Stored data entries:

- - - -

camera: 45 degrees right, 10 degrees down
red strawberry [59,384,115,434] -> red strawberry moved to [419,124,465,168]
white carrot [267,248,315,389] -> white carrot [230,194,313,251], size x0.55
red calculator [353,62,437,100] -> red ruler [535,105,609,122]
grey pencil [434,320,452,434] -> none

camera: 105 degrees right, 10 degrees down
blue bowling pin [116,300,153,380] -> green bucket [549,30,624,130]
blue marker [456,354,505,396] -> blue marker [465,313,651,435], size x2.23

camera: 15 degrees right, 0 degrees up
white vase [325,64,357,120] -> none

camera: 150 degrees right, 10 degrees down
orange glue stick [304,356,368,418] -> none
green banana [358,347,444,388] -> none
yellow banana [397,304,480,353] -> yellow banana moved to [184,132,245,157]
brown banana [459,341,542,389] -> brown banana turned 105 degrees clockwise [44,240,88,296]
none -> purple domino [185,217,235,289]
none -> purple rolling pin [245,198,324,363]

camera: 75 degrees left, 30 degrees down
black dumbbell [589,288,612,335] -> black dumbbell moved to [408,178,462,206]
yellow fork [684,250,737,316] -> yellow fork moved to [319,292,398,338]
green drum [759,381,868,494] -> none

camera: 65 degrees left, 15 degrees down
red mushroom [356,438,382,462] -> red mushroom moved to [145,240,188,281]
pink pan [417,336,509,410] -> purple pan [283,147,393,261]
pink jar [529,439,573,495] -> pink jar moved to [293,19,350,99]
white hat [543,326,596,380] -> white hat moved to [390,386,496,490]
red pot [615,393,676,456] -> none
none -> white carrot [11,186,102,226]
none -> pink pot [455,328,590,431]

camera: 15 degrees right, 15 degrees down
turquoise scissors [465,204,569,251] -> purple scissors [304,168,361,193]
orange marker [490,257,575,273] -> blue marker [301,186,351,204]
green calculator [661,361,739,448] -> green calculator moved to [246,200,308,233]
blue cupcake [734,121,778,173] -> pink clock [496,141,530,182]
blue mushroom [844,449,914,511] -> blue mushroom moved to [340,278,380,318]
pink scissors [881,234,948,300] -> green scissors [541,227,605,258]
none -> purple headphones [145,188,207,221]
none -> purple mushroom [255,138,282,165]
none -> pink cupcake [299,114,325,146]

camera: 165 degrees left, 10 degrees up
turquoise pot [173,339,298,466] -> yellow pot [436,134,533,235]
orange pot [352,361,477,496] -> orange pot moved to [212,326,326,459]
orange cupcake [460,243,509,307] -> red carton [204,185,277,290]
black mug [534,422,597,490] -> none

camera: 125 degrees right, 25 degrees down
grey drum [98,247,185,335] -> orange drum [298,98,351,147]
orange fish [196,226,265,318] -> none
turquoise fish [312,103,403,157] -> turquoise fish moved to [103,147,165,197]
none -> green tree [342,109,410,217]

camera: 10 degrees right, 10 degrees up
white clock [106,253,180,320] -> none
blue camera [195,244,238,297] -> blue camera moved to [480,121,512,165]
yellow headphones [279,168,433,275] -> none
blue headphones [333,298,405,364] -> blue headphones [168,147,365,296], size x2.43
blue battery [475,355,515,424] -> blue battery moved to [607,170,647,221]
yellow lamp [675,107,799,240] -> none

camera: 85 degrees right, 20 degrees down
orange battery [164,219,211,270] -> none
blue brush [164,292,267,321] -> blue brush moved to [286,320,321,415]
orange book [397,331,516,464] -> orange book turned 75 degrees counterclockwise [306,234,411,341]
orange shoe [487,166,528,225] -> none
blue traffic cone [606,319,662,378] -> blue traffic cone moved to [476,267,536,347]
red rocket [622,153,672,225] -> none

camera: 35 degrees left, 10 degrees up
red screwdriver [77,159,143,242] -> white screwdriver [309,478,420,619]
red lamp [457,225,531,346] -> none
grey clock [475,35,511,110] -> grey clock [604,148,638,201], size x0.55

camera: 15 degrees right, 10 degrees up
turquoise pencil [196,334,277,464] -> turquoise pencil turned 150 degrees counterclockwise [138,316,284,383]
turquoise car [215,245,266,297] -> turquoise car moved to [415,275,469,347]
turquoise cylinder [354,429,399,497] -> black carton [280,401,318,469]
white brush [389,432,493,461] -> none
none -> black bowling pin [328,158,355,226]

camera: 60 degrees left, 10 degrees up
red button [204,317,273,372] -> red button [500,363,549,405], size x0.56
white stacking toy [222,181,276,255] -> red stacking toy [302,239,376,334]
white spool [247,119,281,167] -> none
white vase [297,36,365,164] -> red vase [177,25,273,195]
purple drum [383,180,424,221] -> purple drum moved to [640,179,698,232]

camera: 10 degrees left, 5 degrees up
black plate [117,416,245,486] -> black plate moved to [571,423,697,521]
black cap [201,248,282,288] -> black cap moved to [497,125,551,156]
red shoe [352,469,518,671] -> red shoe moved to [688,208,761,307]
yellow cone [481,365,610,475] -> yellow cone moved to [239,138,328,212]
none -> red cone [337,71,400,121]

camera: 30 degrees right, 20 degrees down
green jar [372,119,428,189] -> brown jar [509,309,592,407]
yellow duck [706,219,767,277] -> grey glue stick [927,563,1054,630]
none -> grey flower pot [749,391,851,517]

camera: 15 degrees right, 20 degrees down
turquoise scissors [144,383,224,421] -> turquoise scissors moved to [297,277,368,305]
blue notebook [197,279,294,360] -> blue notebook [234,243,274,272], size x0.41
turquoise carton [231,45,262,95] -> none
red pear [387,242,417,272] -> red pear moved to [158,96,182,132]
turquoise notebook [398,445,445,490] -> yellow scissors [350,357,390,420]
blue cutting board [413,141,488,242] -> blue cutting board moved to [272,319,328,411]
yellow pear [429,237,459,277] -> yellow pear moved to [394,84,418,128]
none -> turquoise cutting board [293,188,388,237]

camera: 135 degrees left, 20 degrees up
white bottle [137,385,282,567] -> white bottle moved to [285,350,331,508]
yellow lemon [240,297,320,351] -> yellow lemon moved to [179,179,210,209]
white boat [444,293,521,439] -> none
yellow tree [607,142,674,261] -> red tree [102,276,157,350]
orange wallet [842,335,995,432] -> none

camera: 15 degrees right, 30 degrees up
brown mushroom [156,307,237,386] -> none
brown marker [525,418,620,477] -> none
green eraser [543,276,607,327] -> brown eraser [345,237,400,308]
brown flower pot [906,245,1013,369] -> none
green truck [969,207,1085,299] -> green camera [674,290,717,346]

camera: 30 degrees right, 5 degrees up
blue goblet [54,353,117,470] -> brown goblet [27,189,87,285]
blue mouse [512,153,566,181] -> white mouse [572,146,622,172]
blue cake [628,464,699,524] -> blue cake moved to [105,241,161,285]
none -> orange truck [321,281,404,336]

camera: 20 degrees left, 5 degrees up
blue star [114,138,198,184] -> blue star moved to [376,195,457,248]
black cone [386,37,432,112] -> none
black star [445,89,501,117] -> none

- - - -

What needs to be done: Print the data in full. Match it exactly.

Solved problem:
camera: 45 degrees right, 10 degrees down
red strawberry [59,384,115,434] -> red strawberry moved to [419,124,465,168]
white carrot [267,248,315,389] -> white carrot [230,194,313,251], size x0.55
red calculator [353,62,437,100] -> red ruler [535,105,609,122]
grey pencil [434,320,452,434] -> none

camera: 105 degrees right, 10 degrees down
blue bowling pin [116,300,153,380] -> green bucket [549,30,624,130]
blue marker [456,354,505,396] -> blue marker [465,313,651,435], size x2.23

camera: 15 degrees right, 0 degrees up
white vase [325,64,357,120] -> none

camera: 150 degrees right, 10 degrees down
orange glue stick [304,356,368,418] -> none
green banana [358,347,444,388] -> none
yellow banana [397,304,480,353] -> yellow banana moved to [184,132,245,157]
brown banana [459,341,542,389] -> brown banana turned 105 degrees clockwise [44,240,88,296]
none -> purple domino [185,217,235,289]
none -> purple rolling pin [245,198,324,363]

camera: 75 degrees left, 30 degrees down
black dumbbell [589,288,612,335] -> black dumbbell moved to [408,178,462,206]
yellow fork [684,250,737,316] -> yellow fork moved to [319,292,398,338]
green drum [759,381,868,494] -> none

camera: 65 degrees left, 15 degrees down
red mushroom [356,438,382,462] -> red mushroom moved to [145,240,188,281]
pink pan [417,336,509,410] -> purple pan [283,147,393,261]
pink jar [529,439,573,495] -> pink jar moved to [293,19,350,99]
white hat [543,326,596,380] -> white hat moved to [390,386,496,490]
red pot [615,393,676,456] -> none
none -> white carrot [11,186,102,226]
none -> pink pot [455,328,590,431]

camera: 15 degrees right, 15 degrees down
turquoise scissors [465,204,569,251] -> purple scissors [304,168,361,193]
orange marker [490,257,575,273] -> blue marker [301,186,351,204]
green calculator [661,361,739,448] -> green calculator moved to [246,200,308,233]
blue cupcake [734,121,778,173] -> pink clock [496,141,530,182]
blue mushroom [844,449,914,511] -> blue mushroom moved to [340,278,380,318]
pink scissors [881,234,948,300] -> green scissors [541,227,605,258]
none -> purple headphones [145,188,207,221]
none -> purple mushroom [255,138,282,165]
none -> pink cupcake [299,114,325,146]

camera: 165 degrees left, 10 degrees up
turquoise pot [173,339,298,466] -> yellow pot [436,134,533,235]
orange pot [352,361,477,496] -> orange pot moved to [212,326,326,459]
orange cupcake [460,243,509,307] -> red carton [204,185,277,290]
black mug [534,422,597,490] -> none

camera: 125 degrees right, 25 degrees down
grey drum [98,247,185,335] -> orange drum [298,98,351,147]
orange fish [196,226,265,318] -> none
turquoise fish [312,103,403,157] -> turquoise fish moved to [103,147,165,197]
none -> green tree [342,109,410,217]

camera: 10 degrees right, 10 degrees up
white clock [106,253,180,320] -> none
blue camera [195,244,238,297] -> blue camera moved to [480,121,512,165]
yellow headphones [279,168,433,275] -> none
blue headphones [333,298,405,364] -> blue headphones [168,147,365,296], size x2.43
blue battery [475,355,515,424] -> blue battery moved to [607,170,647,221]
yellow lamp [675,107,799,240] -> none

camera: 85 degrees right, 20 degrees down
orange battery [164,219,211,270] -> none
blue brush [164,292,267,321] -> blue brush moved to [286,320,321,415]
orange book [397,331,516,464] -> orange book turned 75 degrees counterclockwise [306,234,411,341]
orange shoe [487,166,528,225] -> none
blue traffic cone [606,319,662,378] -> blue traffic cone moved to [476,267,536,347]
red rocket [622,153,672,225] -> none

camera: 35 degrees left, 10 degrees up
red screwdriver [77,159,143,242] -> white screwdriver [309,478,420,619]
red lamp [457,225,531,346] -> none
grey clock [475,35,511,110] -> grey clock [604,148,638,201], size x0.55

camera: 15 degrees right, 10 degrees up
turquoise pencil [196,334,277,464] -> turquoise pencil turned 150 degrees counterclockwise [138,316,284,383]
turquoise car [215,245,266,297] -> turquoise car moved to [415,275,469,347]
turquoise cylinder [354,429,399,497] -> black carton [280,401,318,469]
white brush [389,432,493,461] -> none
none -> black bowling pin [328,158,355,226]

camera: 60 degrees left, 10 degrees up
red button [204,317,273,372] -> red button [500,363,549,405], size x0.56
white stacking toy [222,181,276,255] -> red stacking toy [302,239,376,334]
white spool [247,119,281,167] -> none
white vase [297,36,365,164] -> red vase [177,25,273,195]
purple drum [383,180,424,221] -> purple drum moved to [640,179,698,232]

camera: 10 degrees left, 5 degrees up
black plate [117,416,245,486] -> black plate moved to [571,423,697,521]
black cap [201,248,282,288] -> black cap moved to [497,125,551,156]
red shoe [352,469,518,671] -> red shoe moved to [688,208,761,307]
yellow cone [481,365,610,475] -> yellow cone moved to [239,138,328,212]
none -> red cone [337,71,400,121]

camera: 30 degrees right, 20 degrees down
green jar [372,119,428,189] -> brown jar [509,309,592,407]
yellow duck [706,219,767,277] -> grey glue stick [927,563,1054,630]
none -> grey flower pot [749,391,851,517]

camera: 15 degrees right, 20 degrees down
turquoise scissors [144,383,224,421] -> turquoise scissors moved to [297,277,368,305]
blue notebook [197,279,294,360] -> blue notebook [234,243,274,272], size x0.41
turquoise carton [231,45,262,95] -> none
red pear [387,242,417,272] -> red pear moved to [158,96,182,132]
turquoise notebook [398,445,445,490] -> yellow scissors [350,357,390,420]
blue cutting board [413,141,488,242] -> blue cutting board moved to [272,319,328,411]
yellow pear [429,237,459,277] -> yellow pear moved to [394,84,418,128]
none -> turquoise cutting board [293,188,388,237]

camera: 135 degrees left, 20 degrees up
white bottle [137,385,282,567] -> white bottle moved to [285,350,331,508]
yellow lemon [240,297,320,351] -> yellow lemon moved to [179,179,210,209]
white boat [444,293,521,439] -> none
yellow tree [607,142,674,261] -> red tree [102,276,157,350]
orange wallet [842,335,995,432] -> none

camera: 15 degrees right, 30 degrees up
brown mushroom [156,307,237,386] -> none
brown marker [525,418,620,477] -> none
green eraser [543,276,607,327] -> brown eraser [345,237,400,308]
brown flower pot [906,245,1013,369] -> none
green truck [969,207,1085,299] -> green camera [674,290,717,346]

camera: 30 degrees right, 5 degrees up
blue goblet [54,353,117,470] -> brown goblet [27,189,87,285]
blue mouse [512,153,566,181] -> white mouse [572,146,622,172]
blue cake [628,464,699,524] -> blue cake moved to [105,241,161,285]
none -> orange truck [321,281,404,336]

camera: 20 degrees left, 5 degrees up
blue star [114,138,198,184] -> blue star moved to [376,195,457,248]
black cone [386,37,432,112] -> none
black star [445,89,501,117] -> none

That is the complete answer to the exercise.